Character for character, transcribe the entries below, minus the images.

(RECORDS FOR PROCESSING)
= Beginning of Section =

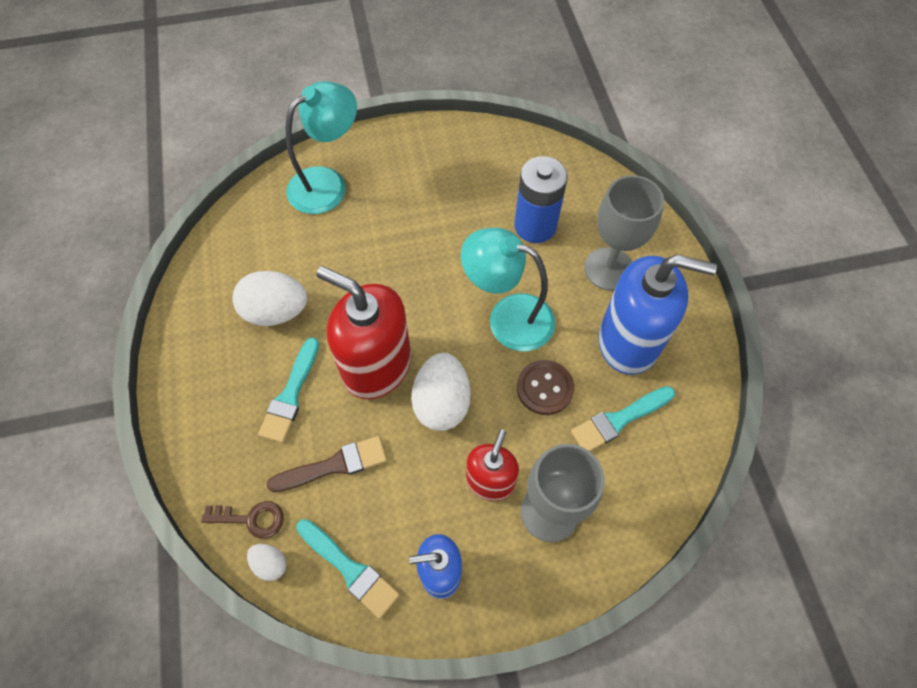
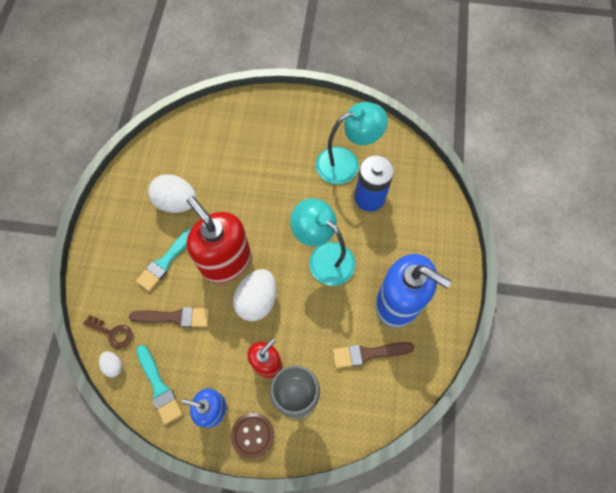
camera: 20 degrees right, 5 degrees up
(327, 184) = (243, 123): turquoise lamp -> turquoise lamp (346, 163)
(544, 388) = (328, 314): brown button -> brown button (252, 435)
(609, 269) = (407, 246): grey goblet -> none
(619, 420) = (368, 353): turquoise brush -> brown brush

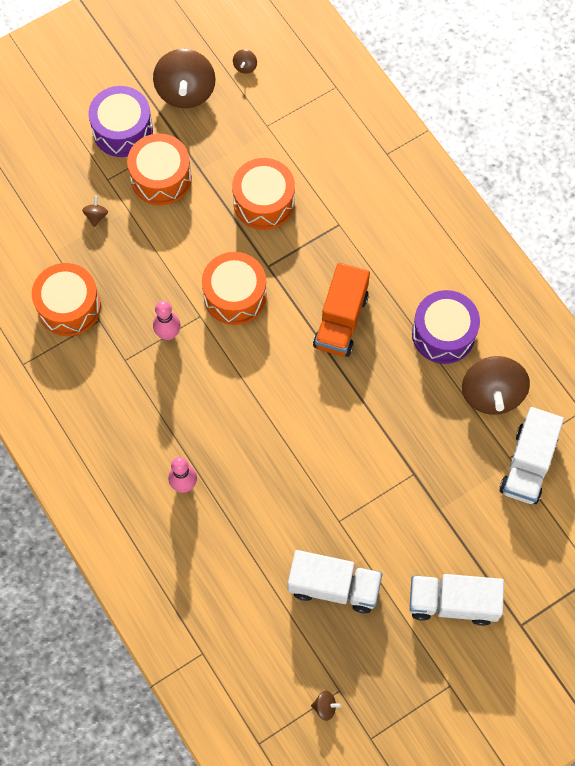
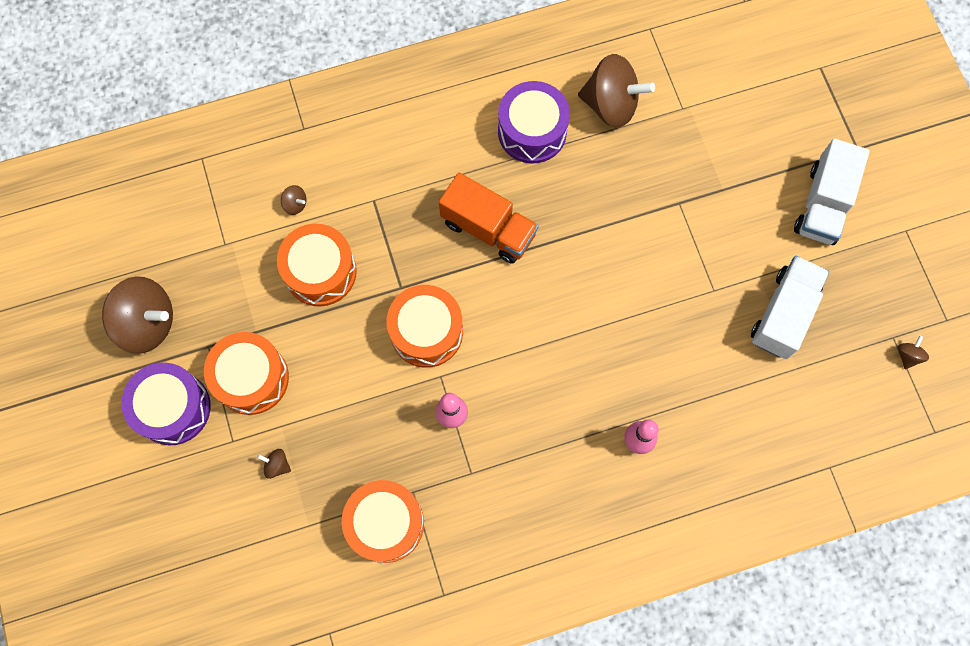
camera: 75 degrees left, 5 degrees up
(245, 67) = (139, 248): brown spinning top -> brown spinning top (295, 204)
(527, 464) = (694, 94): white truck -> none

= End of Section =

(SOLUTION TO THIS PROBLEM)
camera: 20 degrees right, 5 degrees up
(327, 184) = (243, 123): turquoise lamp -> turquoise lamp (346, 163)
(544, 388) = (328, 314): brown button -> brown button (252, 435)
(609, 269) = (407, 246): grey goblet -> none
(619, 420) = (368, 353): turquoise brush -> brown brush

camera: 75 degrees left, 5 degrees up
(245, 67) = (139, 248): brown spinning top -> brown spinning top (295, 204)
(527, 464) = (694, 94): white truck -> none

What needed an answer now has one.